# ABOUT THIS EXERCISE
Produce word for word the lines of the data below running from the one that has "(256, 308) = (191, 162): green" to the one that has "(322, 359) = (222, 212): turquoise", inclusive, and no others.

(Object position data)
***

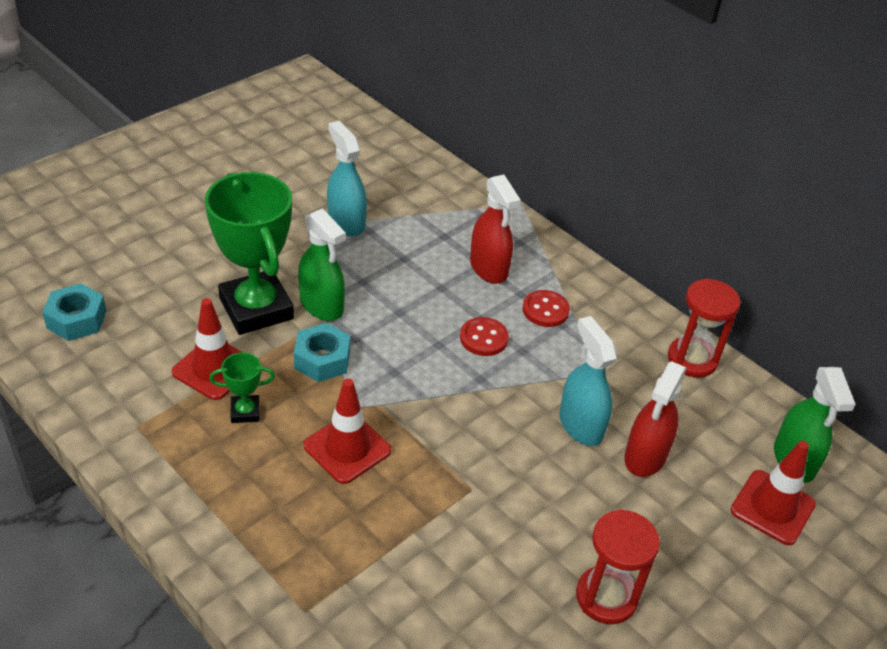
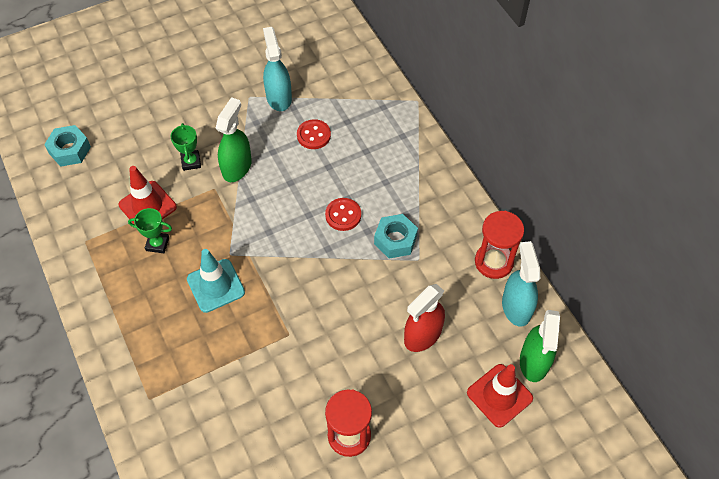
camera: 20 degrees right, 15 degrees up
(256, 308) = (191, 162): green trophy -> green trophy, size x0.44
(321, 305) = (237, 167): green spray bottle -> green spray bottle turned 135 degrees counterclockwise
(322, 359) = (222, 212): turquoise nut -> turquoise nut (395, 240)
(347, 448) = (215, 286): red traffic cone -> turquoise traffic cone
(489, 268) = (370, 155): red spray bottle -> none
(545, 310) = (398, 199): red button -> red button (313, 135)
(580, 425) = (385, 300): turquoise spray bottle -> turquoise spray bottle (516, 307)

***

# EXPECTED ANSWER
(256, 308) = (191, 162): green trophy -> green trophy, size x0.44
(321, 305) = (237, 167): green spray bottle -> green spray bottle turned 135 degrees counterclockwise
(322, 359) = (222, 212): turquoise nut -> turquoise nut (395, 240)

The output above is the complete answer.